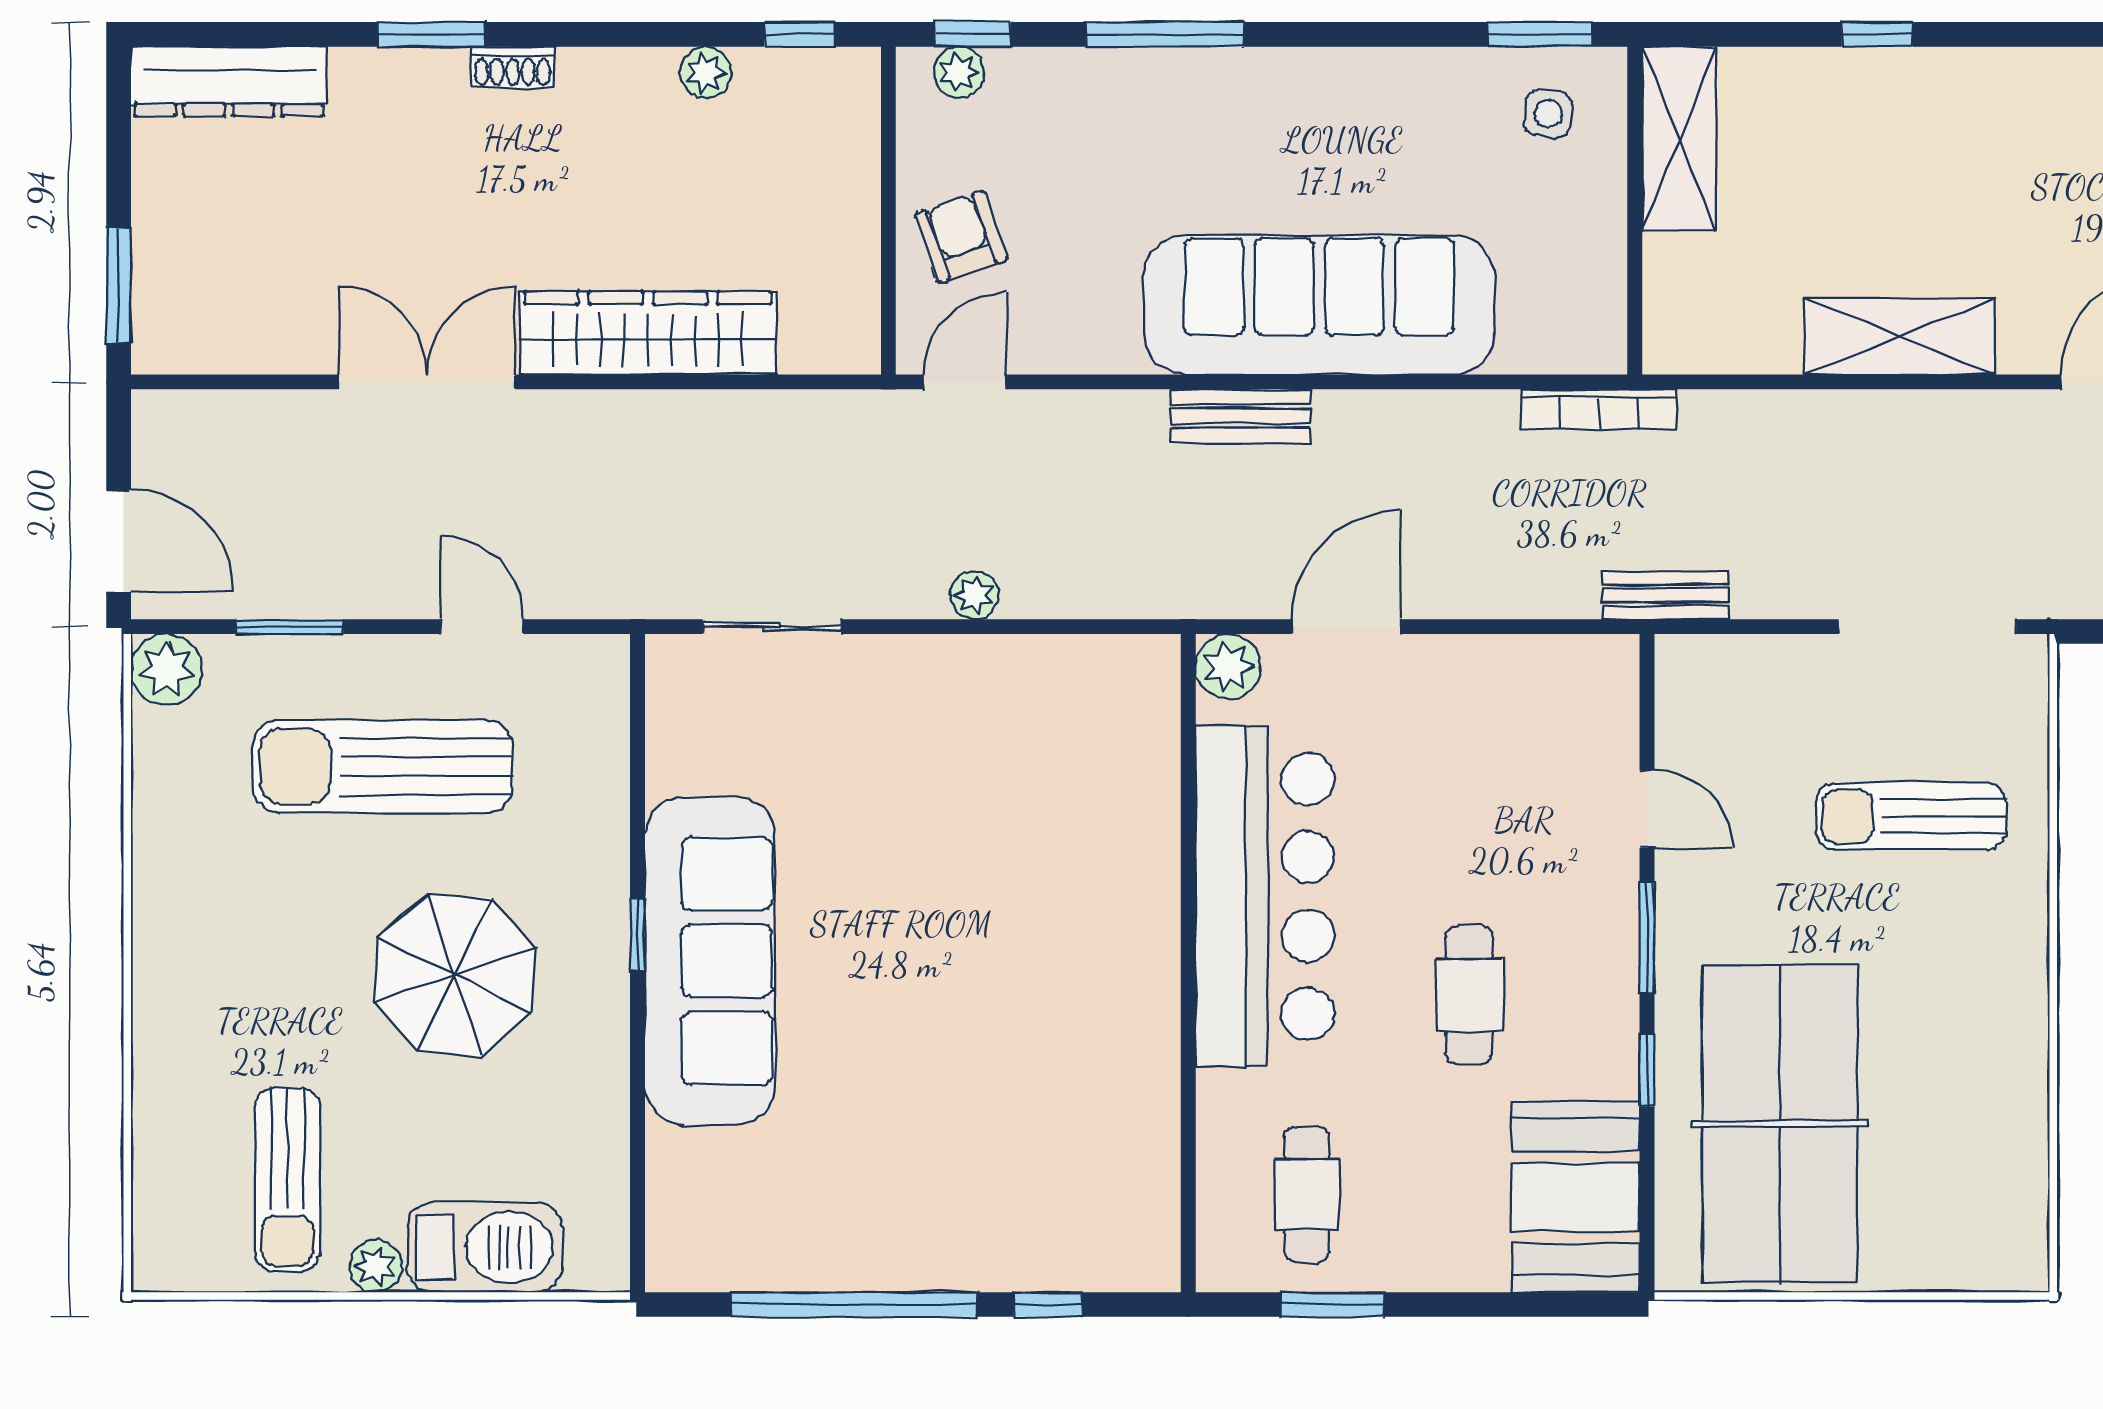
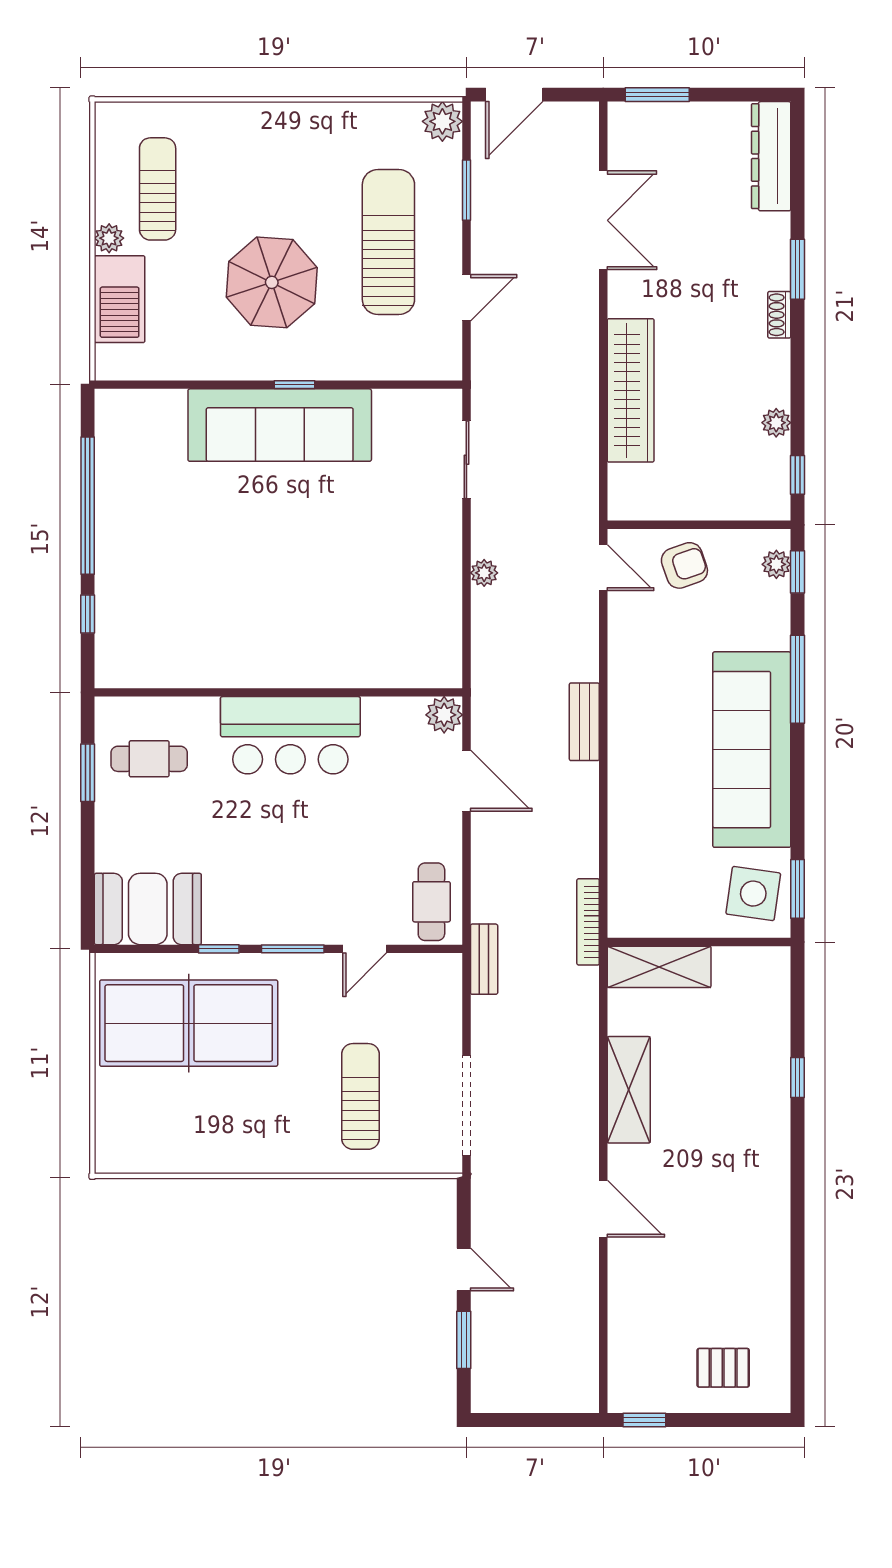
side table: (1548, 114) -> (753, 894), width x1.87, depth x1.87
shelving: (1679, 139) -> (659, 967), moved
sofa: (1319, 305) -> (752, 750), moved, turned 180
double door: (427, 382) -> (603, 220), moved
bar counter: (1265, 896) -> (290, 735), width x0.73
cafe table: (1469, 995) -> (431, 902), moved, turned 90
sun lounger: (287, 1179) -> (158, 189), turned 90

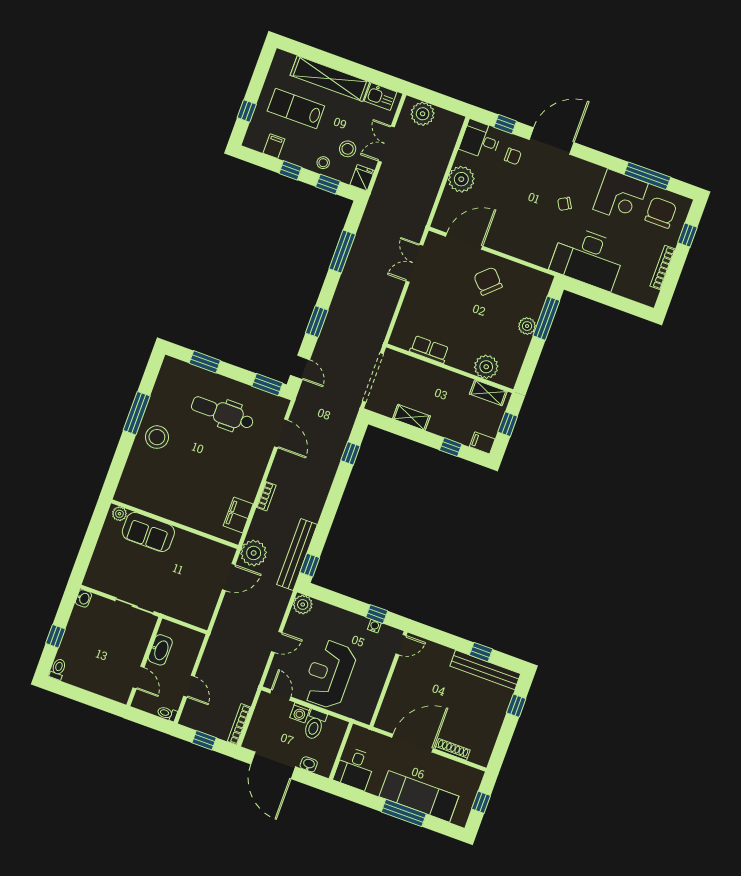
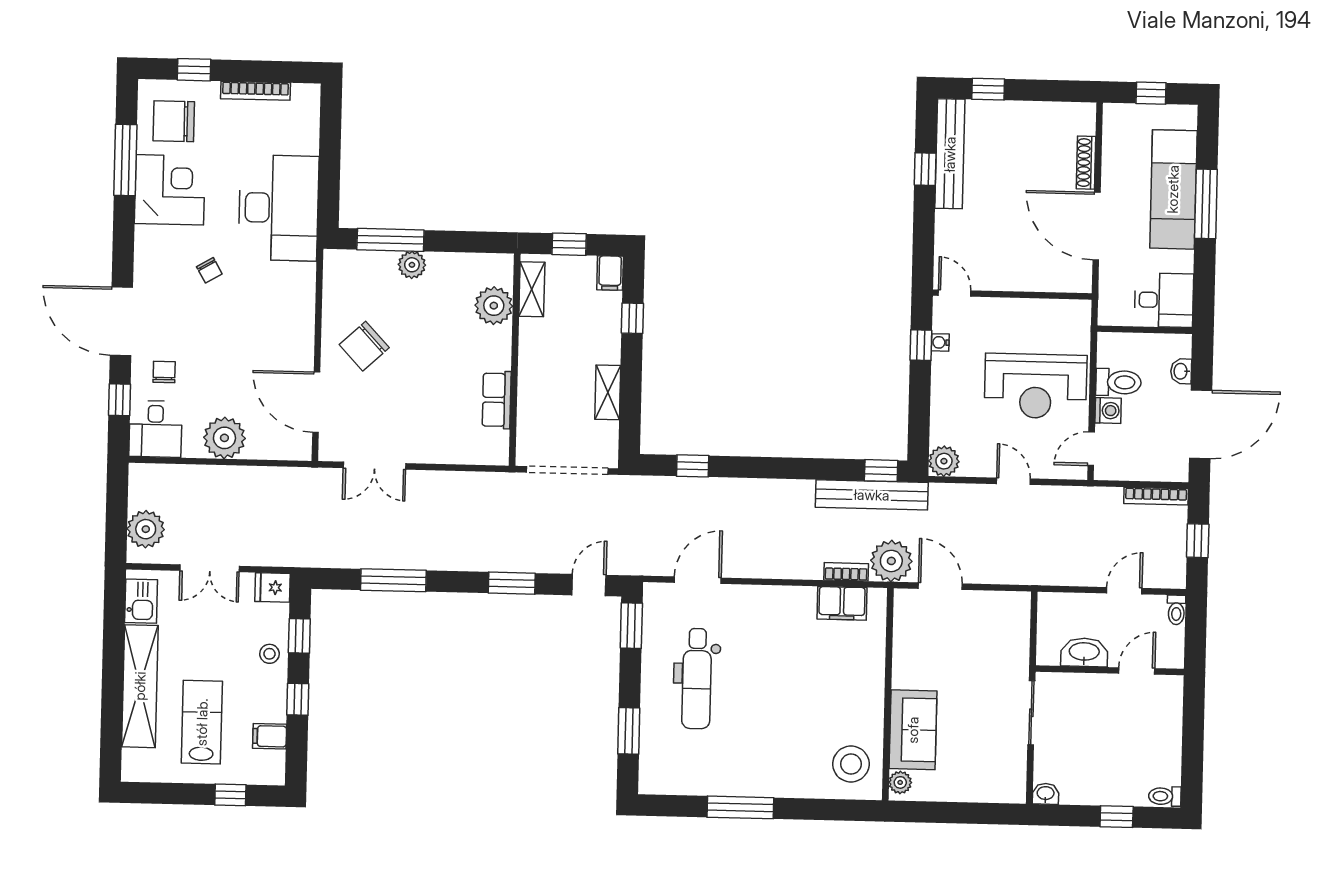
lab bench: (296, 108) -> (202, 722), turned 180
stool: (348, 149) -> (236, 624), removed
stool: (157, 437) -> (851, 764), moved
bookcase: (266, 496) -> (846, 572), moved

···

Each line from the one containing "stool: (348, 149) -> (236, 624), removed" through the end of the entries, both included, is to be returned exactly, with no other lines.

■ **PROBLEM SOLUTION**:
stool: (348, 149) -> (236, 624), removed
stool: (157, 437) -> (851, 764), moved
bookcase: (266, 496) -> (846, 572), moved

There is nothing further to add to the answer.